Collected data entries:
═══

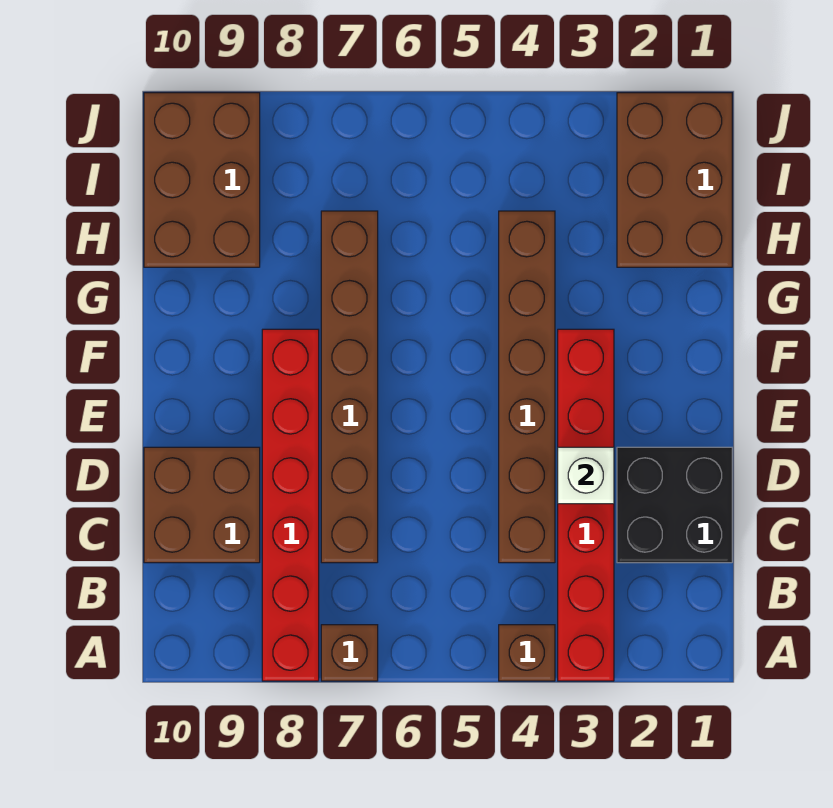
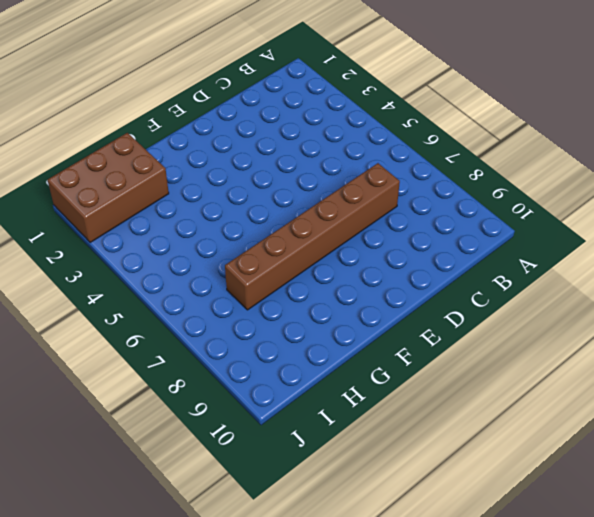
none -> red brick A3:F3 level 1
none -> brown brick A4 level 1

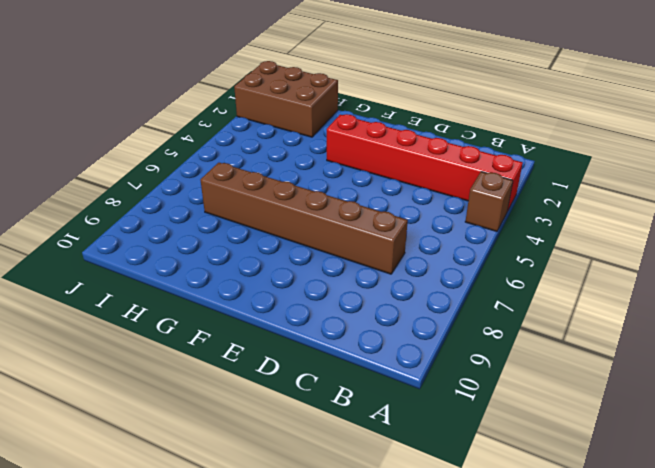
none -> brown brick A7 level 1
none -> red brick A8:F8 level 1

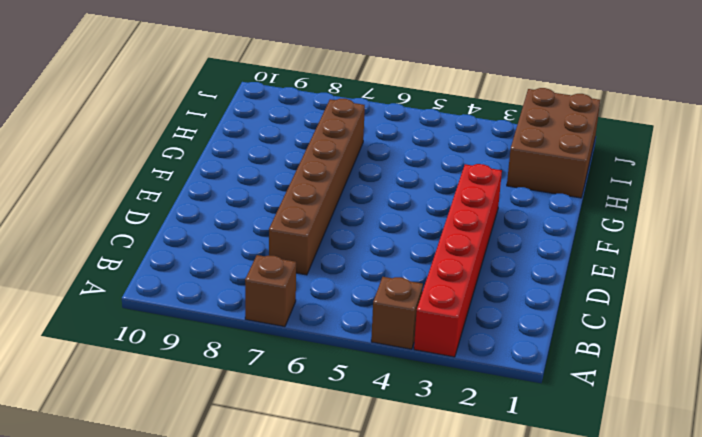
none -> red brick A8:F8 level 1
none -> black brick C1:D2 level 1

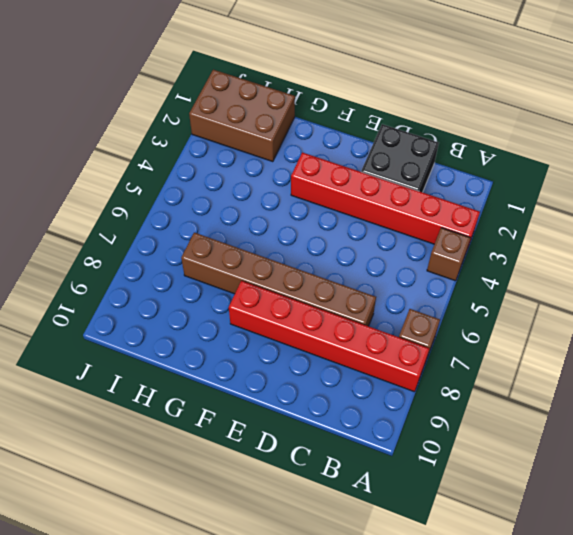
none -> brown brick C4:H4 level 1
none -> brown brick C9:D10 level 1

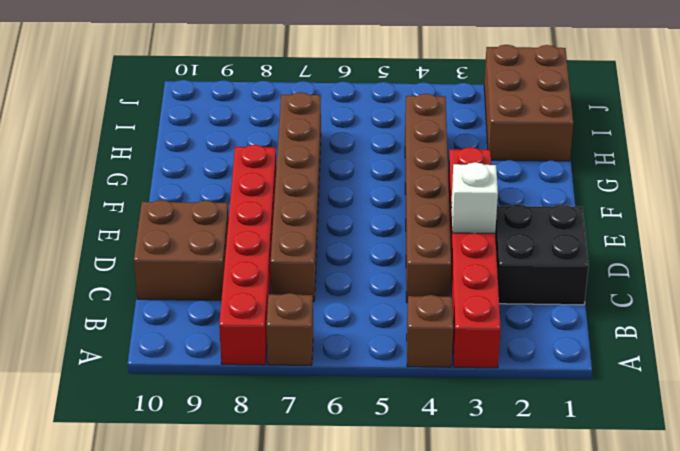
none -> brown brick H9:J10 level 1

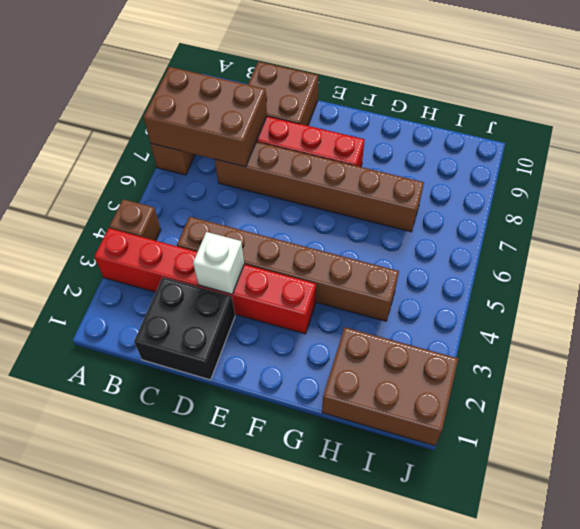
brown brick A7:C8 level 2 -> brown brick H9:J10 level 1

═══

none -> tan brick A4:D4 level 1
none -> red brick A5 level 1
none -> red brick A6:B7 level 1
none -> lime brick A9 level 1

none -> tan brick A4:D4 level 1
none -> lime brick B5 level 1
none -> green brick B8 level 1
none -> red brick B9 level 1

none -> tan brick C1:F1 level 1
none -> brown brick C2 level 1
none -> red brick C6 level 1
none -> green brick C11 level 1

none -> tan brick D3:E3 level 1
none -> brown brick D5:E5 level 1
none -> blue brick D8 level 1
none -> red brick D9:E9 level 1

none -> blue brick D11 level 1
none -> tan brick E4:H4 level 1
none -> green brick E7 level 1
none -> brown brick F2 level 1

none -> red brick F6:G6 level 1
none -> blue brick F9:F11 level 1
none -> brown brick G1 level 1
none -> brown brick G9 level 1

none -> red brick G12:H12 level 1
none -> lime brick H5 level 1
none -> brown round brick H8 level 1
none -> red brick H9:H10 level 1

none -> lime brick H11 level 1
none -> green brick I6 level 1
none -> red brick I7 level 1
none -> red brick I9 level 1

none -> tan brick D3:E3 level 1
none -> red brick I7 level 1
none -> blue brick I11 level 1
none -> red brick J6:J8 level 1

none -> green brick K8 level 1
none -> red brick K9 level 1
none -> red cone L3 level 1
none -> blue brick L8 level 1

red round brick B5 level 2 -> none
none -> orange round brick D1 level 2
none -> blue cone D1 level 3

═══

▶ _Work required_
Above are records; repeat only the lines from the line with "none -> brown brick H9:J10 level 1" through the line with "brown brick A7:C8", and leave pictures out.

▶ _Exercise solution_
none -> brown brick H9:J10 level 1

brown brick A7:C8 level 2 -> brown brick H9:J10 level 1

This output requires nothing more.